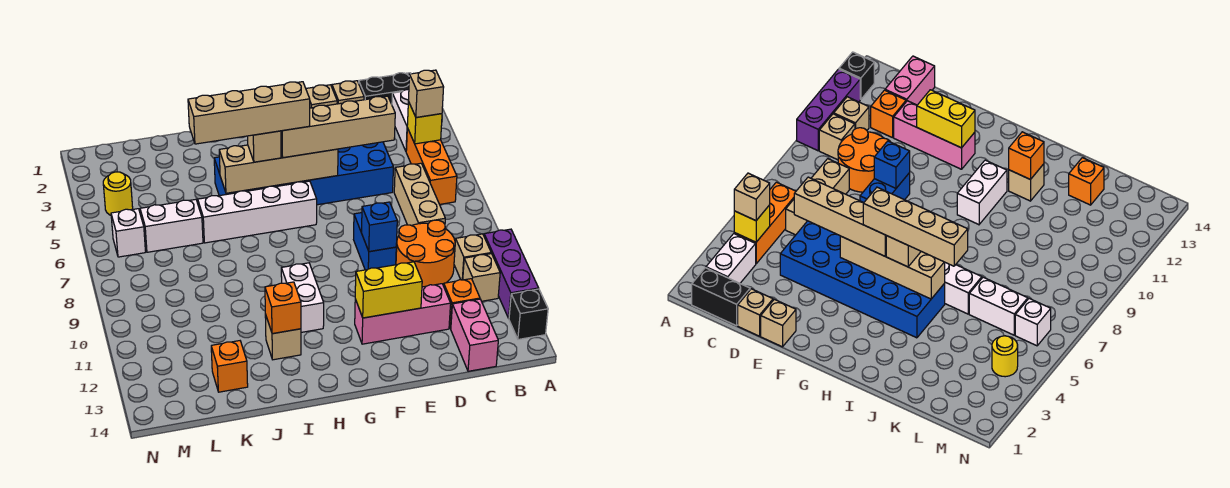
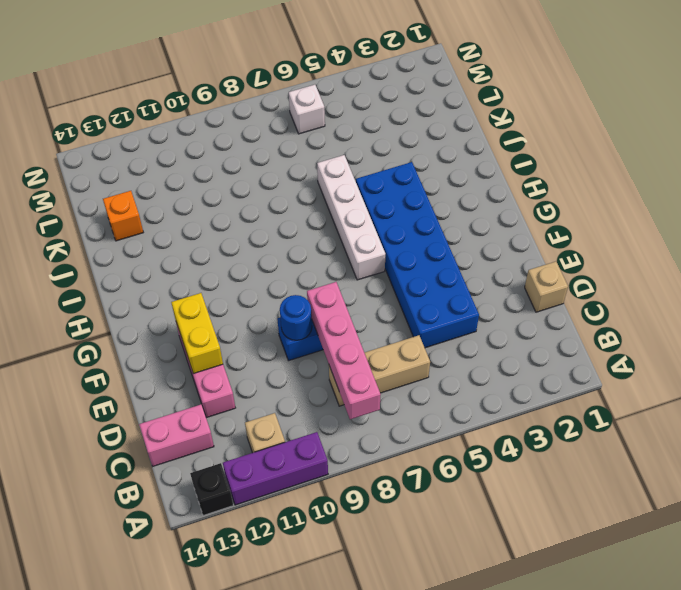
pink 1x4 brick [307,282,381,419] -> none
blue 1x1 round brick [280,295,312,340] -> blue 1x1 brick [361,202,397,252]
none -> black 1x2 brick [359,73,411,104]
none -> white 1x2 brick [392,90,409,151]
none -> orange 1x3 brick [406,128,457,204]
none -> tan 1x1 brick [454,234,491,280]

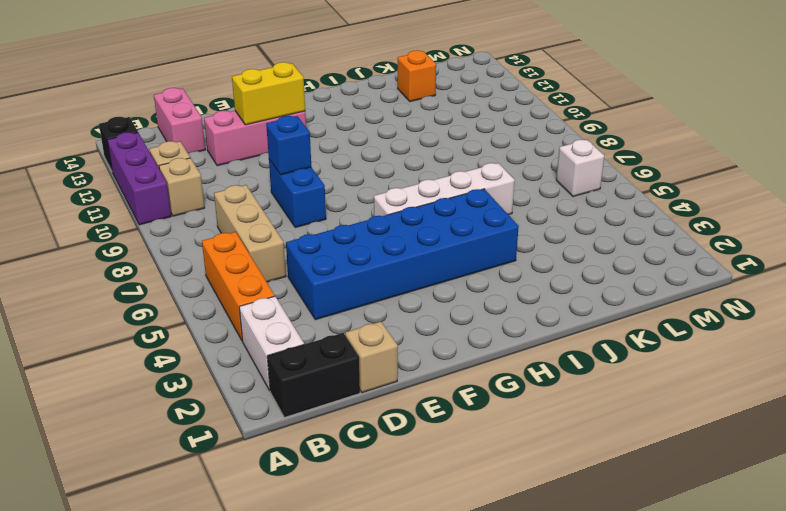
none -> orange 2x2 round brick [396,220,455,287]
none -> orange 1x1 brick [444,279,480,329]
none -> tan 1x1 brick [306,85,337,108]
none -> white 1x2 brick [281,263,324,332]

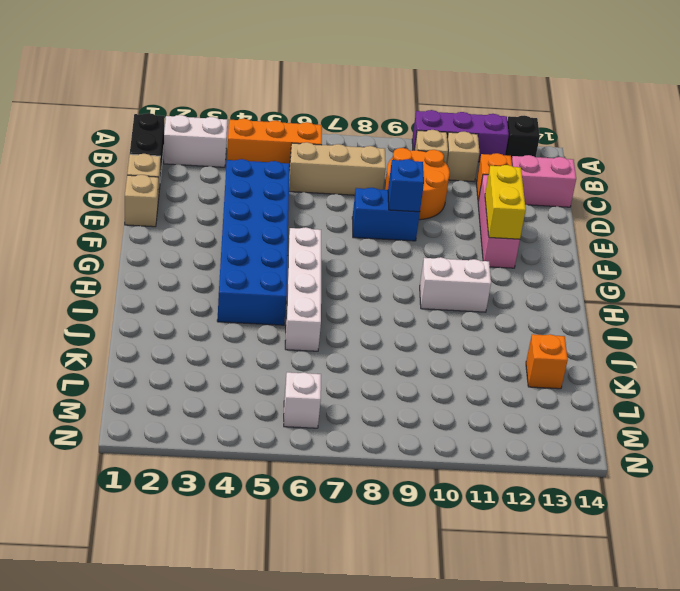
none -> tan 1x1 brick [265,314,301,360]
none -> white 1x2 brick [140,199,203,252]
none -> yellow 1x1 round brick [103,172,133,215]
none -> yellow 1x1 brick [407,101,442,144]

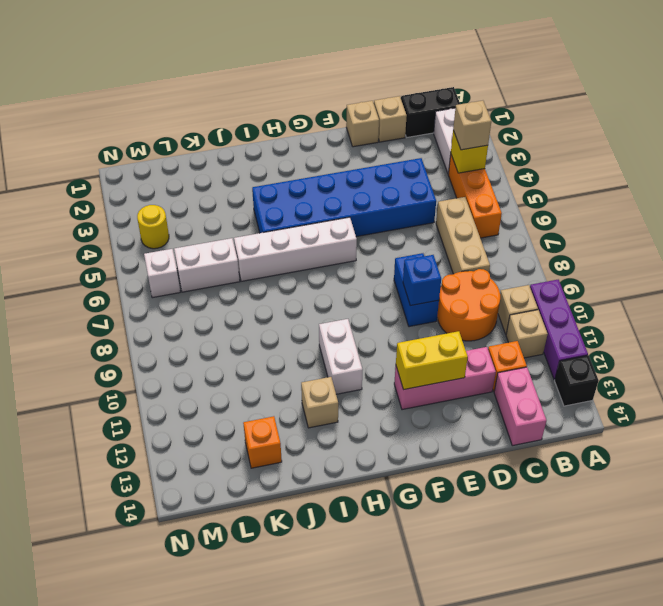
none -> tan 1x4 brick [219,145,338,193]
none -> orange 1x1 brick [265,282,301,334]
none -> tan 1x4 brick [281,96,395,158]
none -> tan 1x1 brick [248,131,281,162]

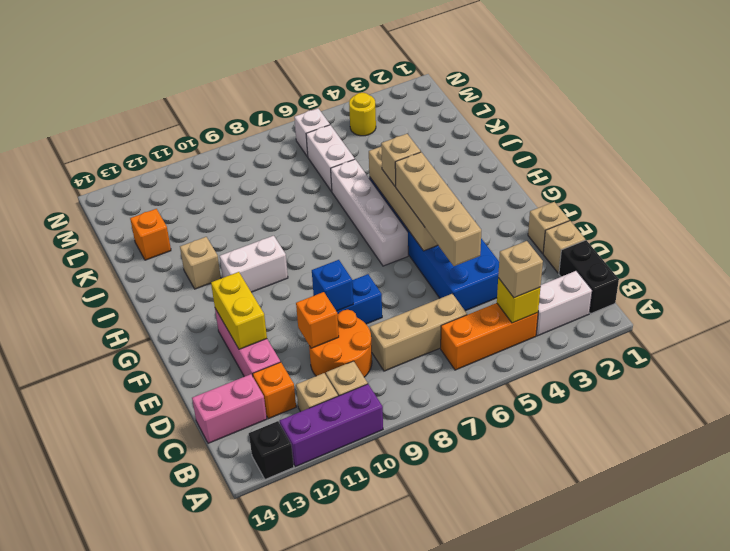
orange 1x1 brick [296,292,339,348] -> orange 1x1 brick moved to [265,282,301,334]
none -> tan 1x4 brick [188,82,310,144]

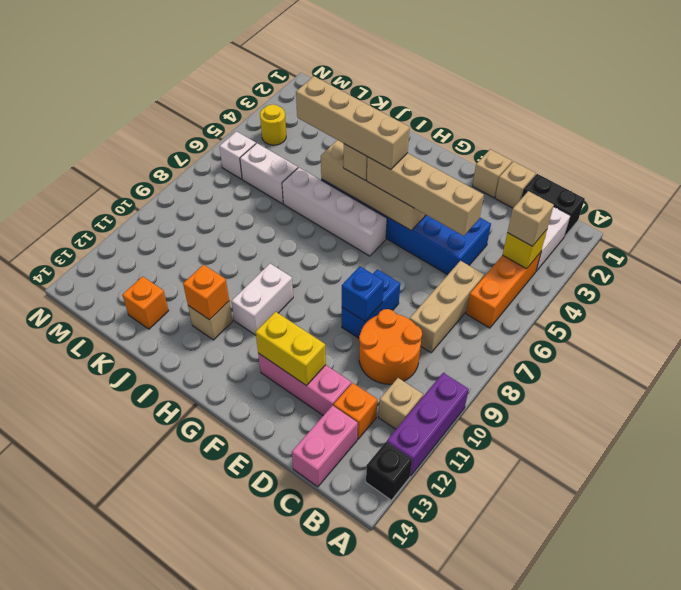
none -> tan 1x1 brick [454,234,491,280]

ACTIVITY
Send back the entries above exactly. Skip the images.

SOLUTION TO THIS EXERCISE
pink 1x4 brick [307,282,381,419] -> none
blue 1x1 round brick [280,295,312,340] -> blue 1x1 brick [361,202,397,252]
none -> black 1x2 brick [359,73,411,104]
none -> white 1x2 brick [392,90,409,151]
none -> orange 1x3 brick [406,128,457,204]
none -> tan 1x1 brick [454,234,491,280]

none -> orange 2x2 round brick [396,220,455,287]
none -> orange 1x1 brick [444,279,480,329]
none -> tan 1x1 brick [306,85,337,108]
none -> white 1x2 brick [281,263,324,332]

none -> tan 1x1 brick [265,314,301,360]
none -> white 1x2 brick [140,199,203,252]
none -> yellow 1x1 round brick [103,172,133,215]
none -> yellow 1x1 brick [407,101,442,144]

none -> tan 1x4 brick [219,145,338,193]
none -> orange 1x1 brick [265,282,301,334]
none -> tan 1x4 brick [281,96,395,158]
none -> tan 1x1 brick [248,131,281,162]

orange 1x1 brick [296,292,339,348] -> orange 1x1 brick moved to [265,282,301,334]
none -> tan 1x4 brick [188,82,310,144]

none -> tan 1x1 brick [454,234,491,280]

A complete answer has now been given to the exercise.